What is expected: Output each entry verbatim and exclude every picture from it.

BEGIN Records for this task

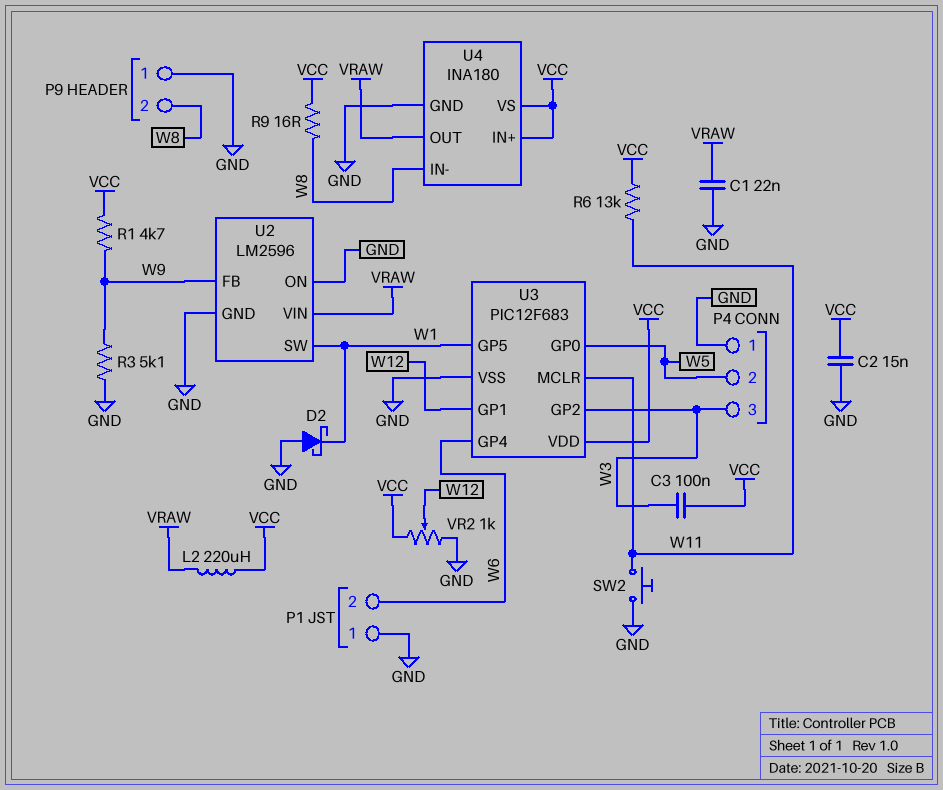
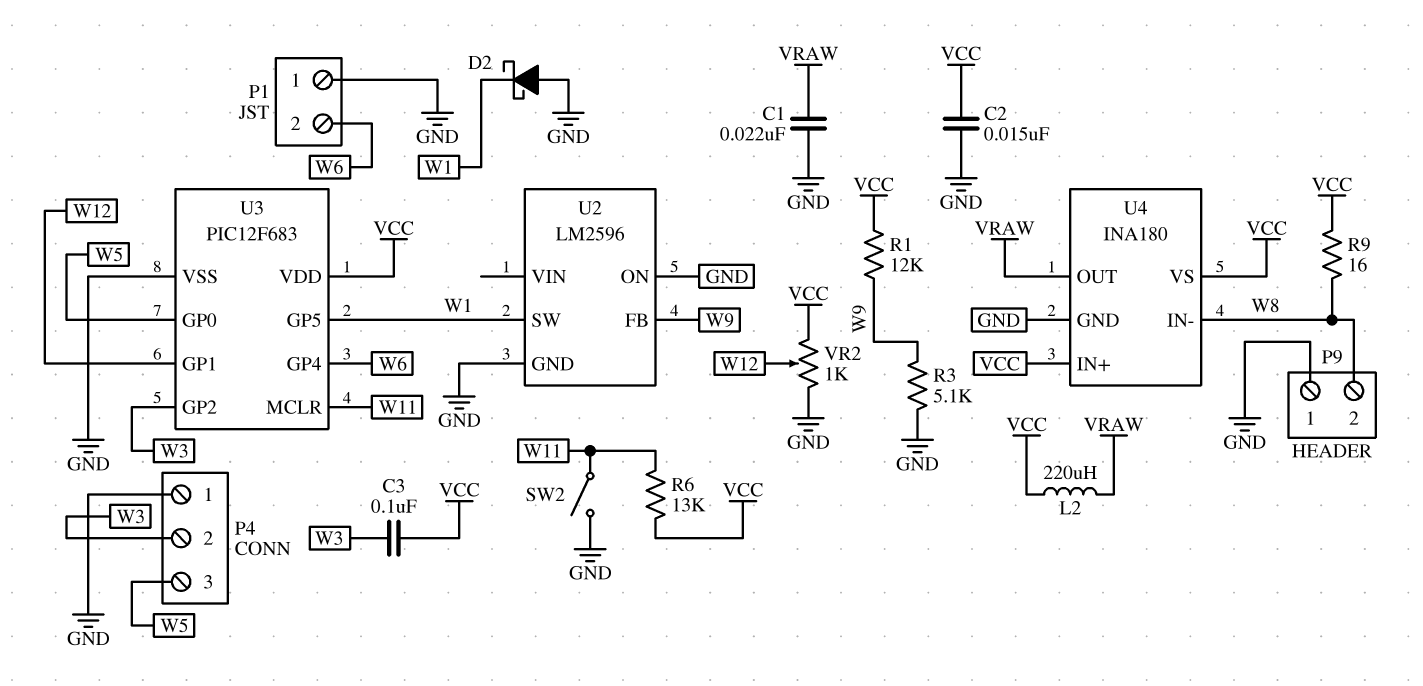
P4 pin 2: W5 -> W3
P4 pin 3: W3 -> W5
R1: 4.7k (VCC, W9) -> 12k (VCC, W9)
SW2: button (GND, W11) -> switch (GND, W11)
U2 pin VIN: VRAW -> none

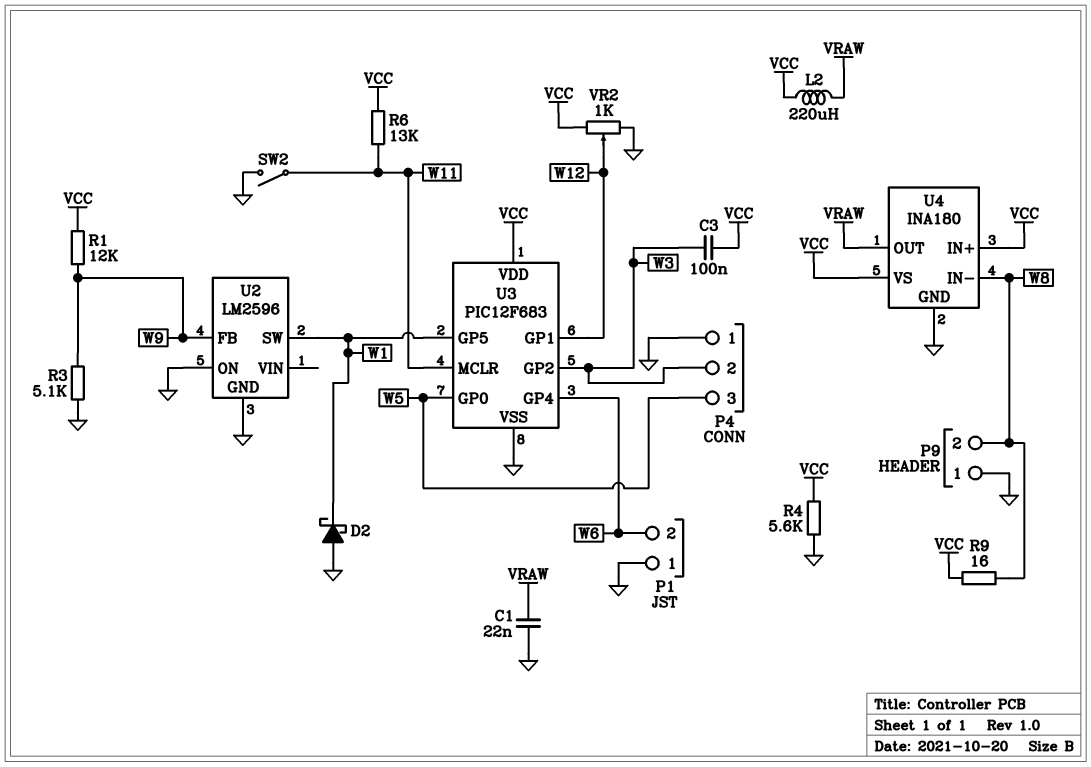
C2: 15nF (GND, VCC) -> none
R4: none -> 5.6k (GND, VCC)

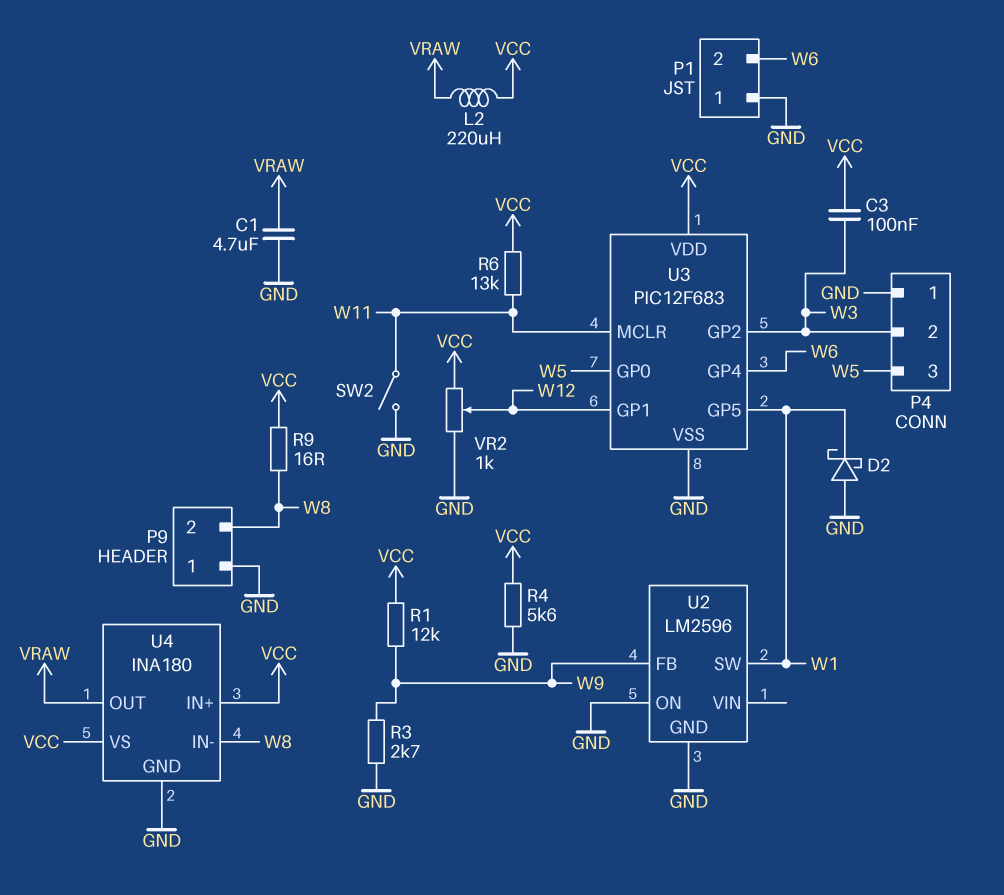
C1: 22nF (GND, VRAW) -> 4.7uF (GND, VRAW)
R3: 5.1k (GND, W9) -> 2.7k (GND, W9)

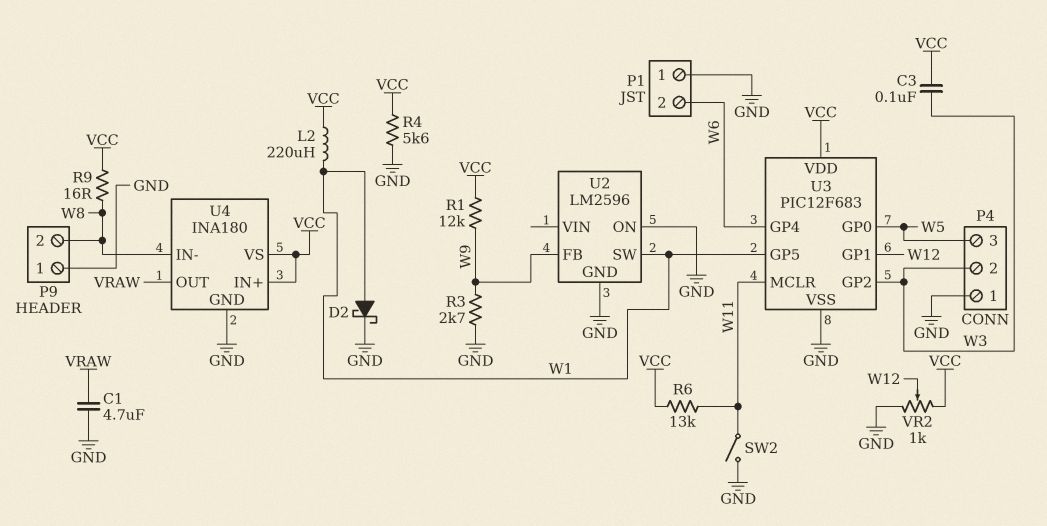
D2: schottky (A GND, K W1) -> schottky (A W1, K GND)
L2: 220uH (VCC, VRAW) -> 220uH (VCC, W1)

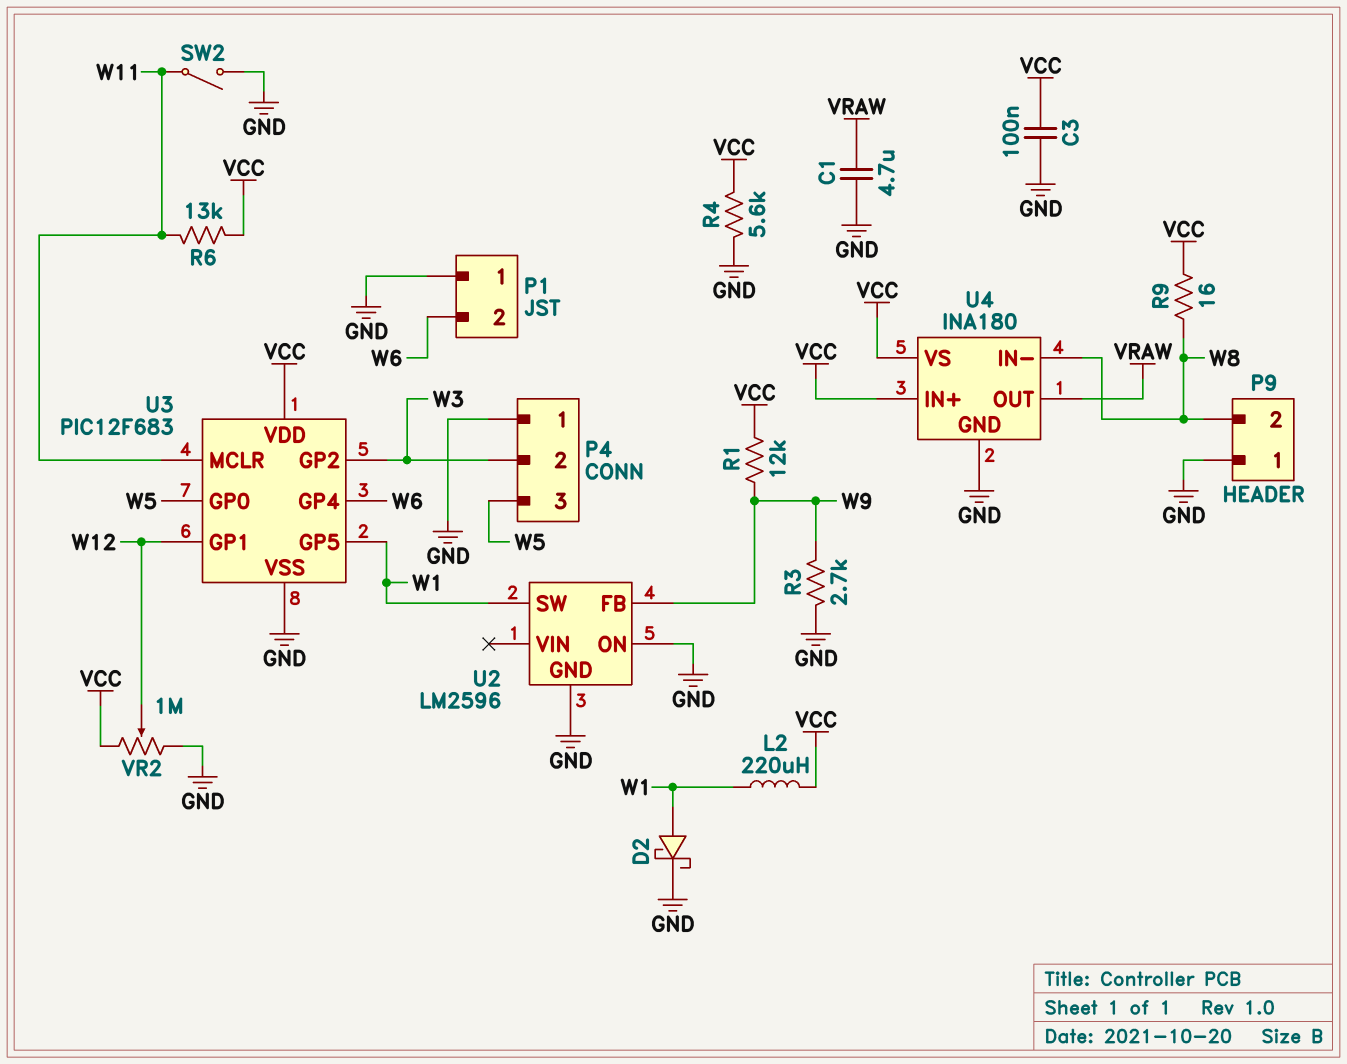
C3: 100nF (VCC, W3) -> 100nF (GND, VCC)
VR2: 1k (GND, VCC, wiper W12) -> 1M (GND, VCC, wiper W12)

END Records for this task

Output for this task:
P4 pin 2: W5 -> W3
P4 pin 3: W3 -> W5
R1: 4.7k (VCC, W9) -> 12k (VCC, W9)
SW2: button (GND, W11) -> switch (GND, W11)
U2 pin VIN: VRAW -> none

C2: 15nF (GND, VCC) -> none
R4: none -> 5.6k (GND, VCC)

C1: 22nF (GND, VRAW) -> 4.7uF (GND, VRAW)
R3: 5.1k (GND, W9) -> 2.7k (GND, W9)

D2: schottky (A GND, K W1) -> schottky (A W1, K GND)
L2: 220uH (VCC, VRAW) -> 220uH (VCC, W1)

C3: 100nF (VCC, W3) -> 100nF (GND, VCC)
VR2: 1k (GND, VCC, wiper W12) -> 1M (GND, VCC, wiper W12)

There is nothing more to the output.